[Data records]
____
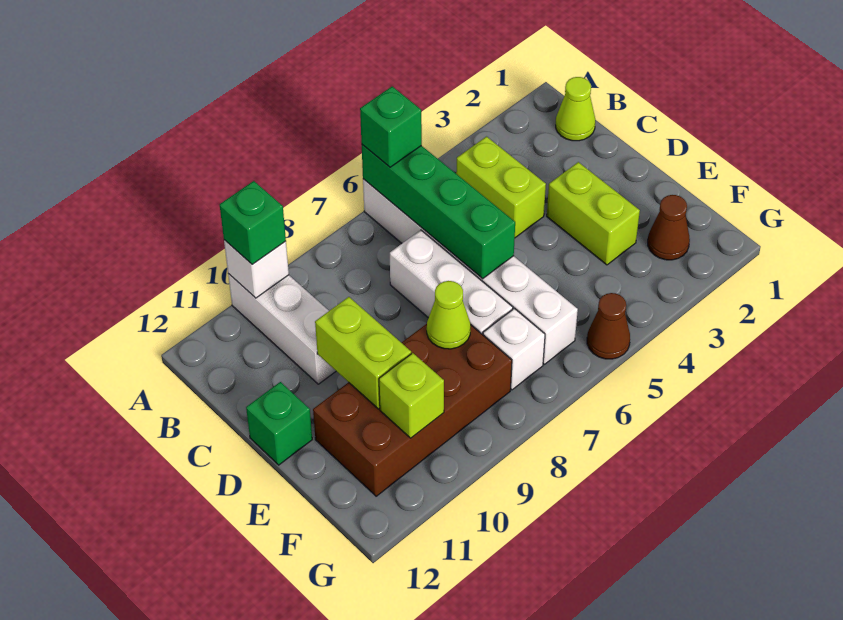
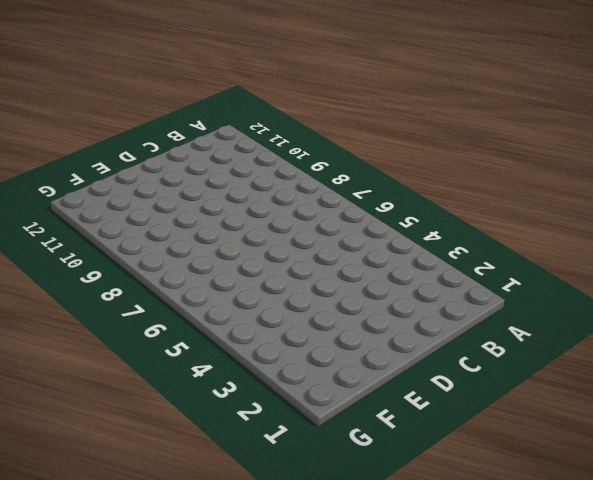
none -> white brick A6:F6 level 1
none -> white brick A10:C10 level 1
none -> lime cone B1 level 1

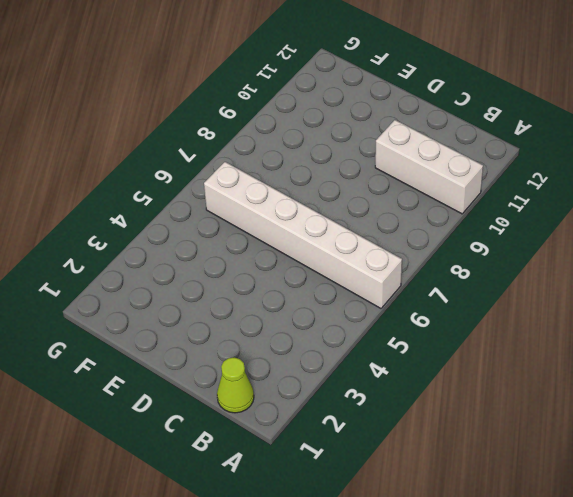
none -> lime brick B4:C4 level 1
none -> white brick C7:E7 level 1
none -> lime brick D3:E3 level 1

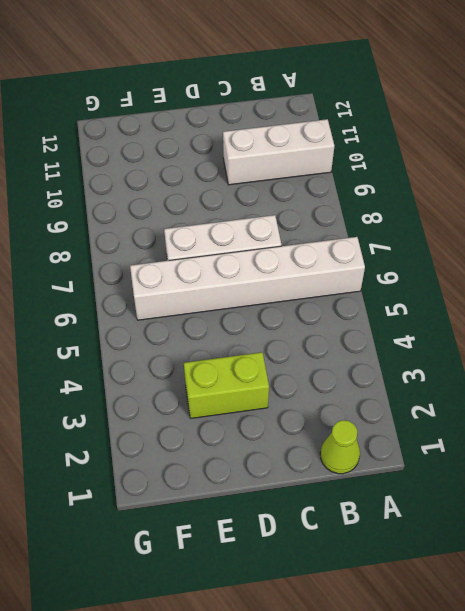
none -> lime brick B4:C4 level 1
none -> green brick D12 level 1
none -> brown brick E8:F11 level 1

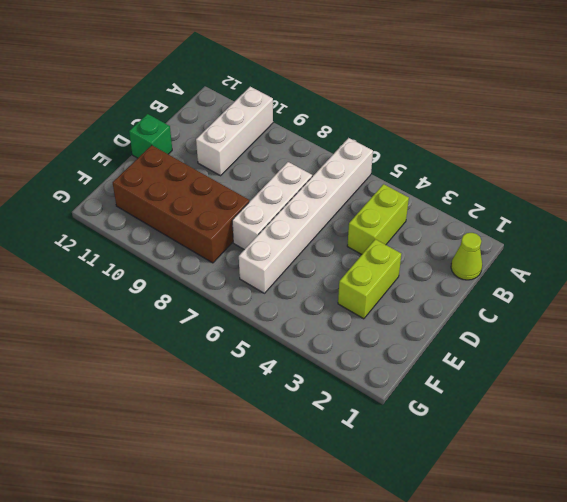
none -> brown cone F2 level 1
none -> white brick F7 level 1
none -> brown cone G5 level 1

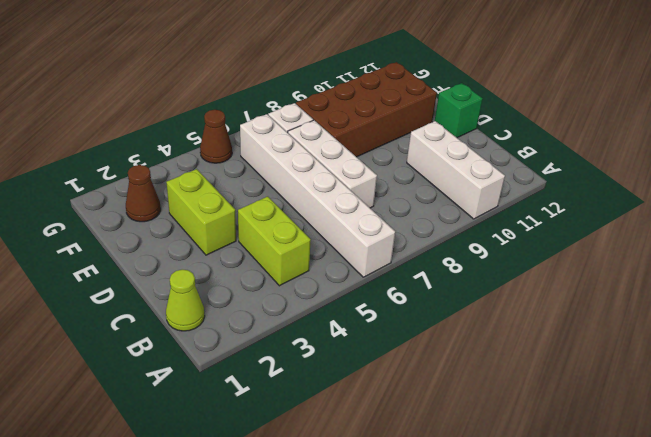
none -> green brick A6:D6 level 2
none -> white brick A10 level 2
none -> lime brick D10:E10 level 2

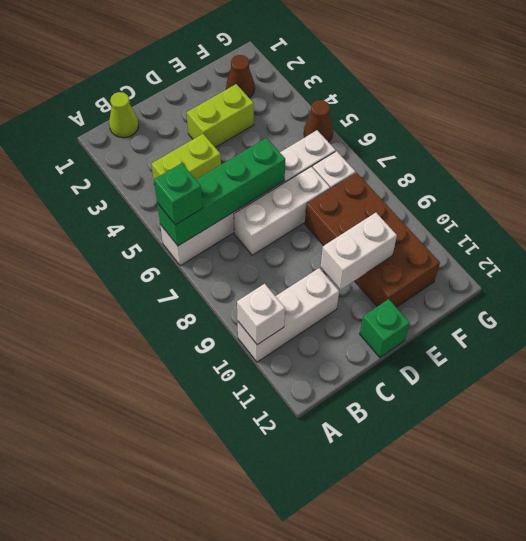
white brick D10:E10 level 2 -> lime brick D10:E10 level 2
none -> lime cone E8 level 2
none -> lime brick F10 level 2
none -> green brick A10 level 3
____
**What is needed**
With pictures left out, repeat exactly the lines from the line bearing "none -> green brick D12 level 1" through the final line of the records above.

**Expected answer**
none -> green brick D12 level 1
none -> brown brick E8:F11 level 1

none -> brown cone F2 level 1
none -> white brick F7 level 1
none -> brown cone G5 level 1

none -> green brick A6:D6 level 2
none -> white brick A10 level 2
none -> lime brick D10:E10 level 2

white brick D10:E10 level 2 -> lime brick D10:E10 level 2
none -> lime cone E8 level 2
none -> lime brick F10 level 2
none -> green brick A10 level 3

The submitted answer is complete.